+++ DATA IN THIS EXERCISE
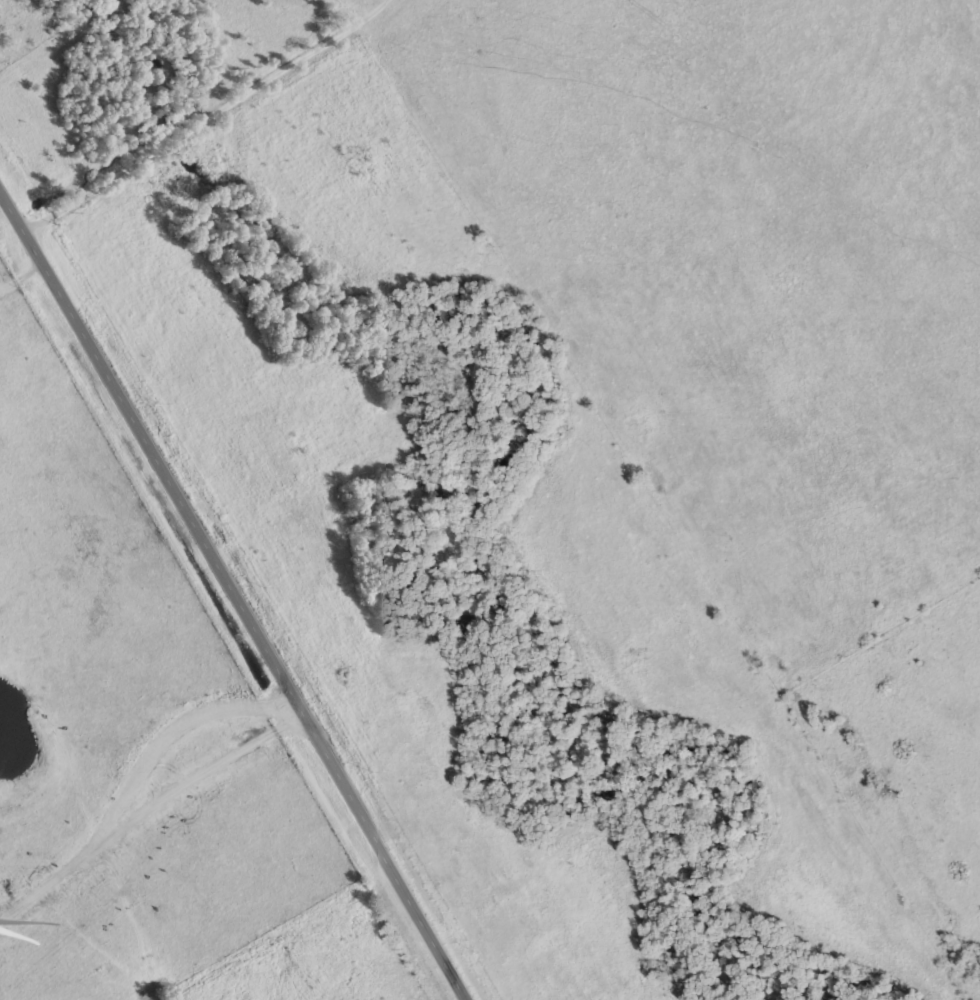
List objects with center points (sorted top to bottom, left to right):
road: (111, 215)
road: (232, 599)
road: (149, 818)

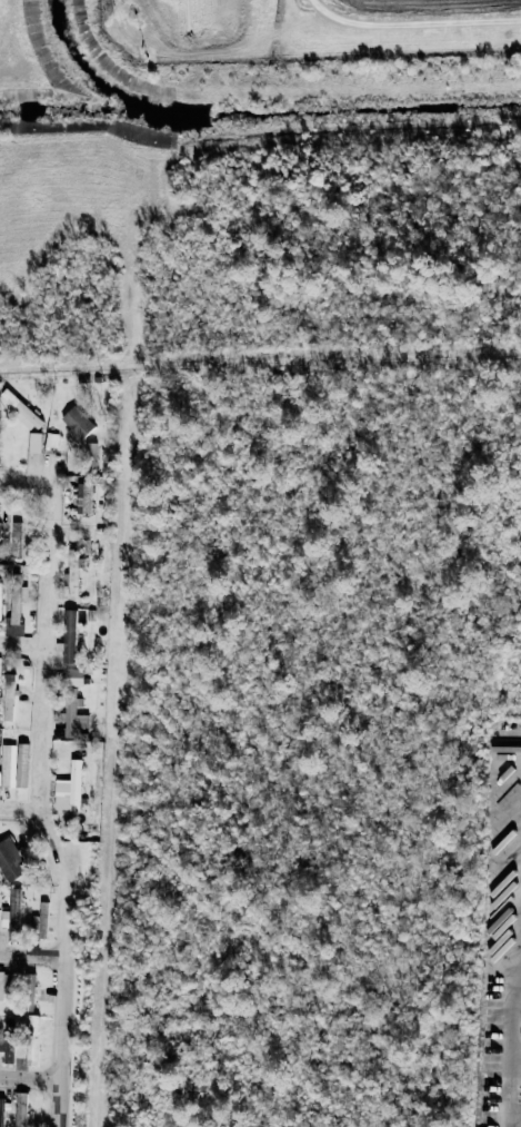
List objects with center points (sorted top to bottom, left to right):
++++++
Every record must be duplicated exactly, except for the pictures, which are left out.

YOUR RESPONSE:
List objects with center points (sorted top to bottom, left to right):
road: (111, 215)
road: (232, 599)
road: (149, 818)

List objects with center points (sorted top to bottom, left to right):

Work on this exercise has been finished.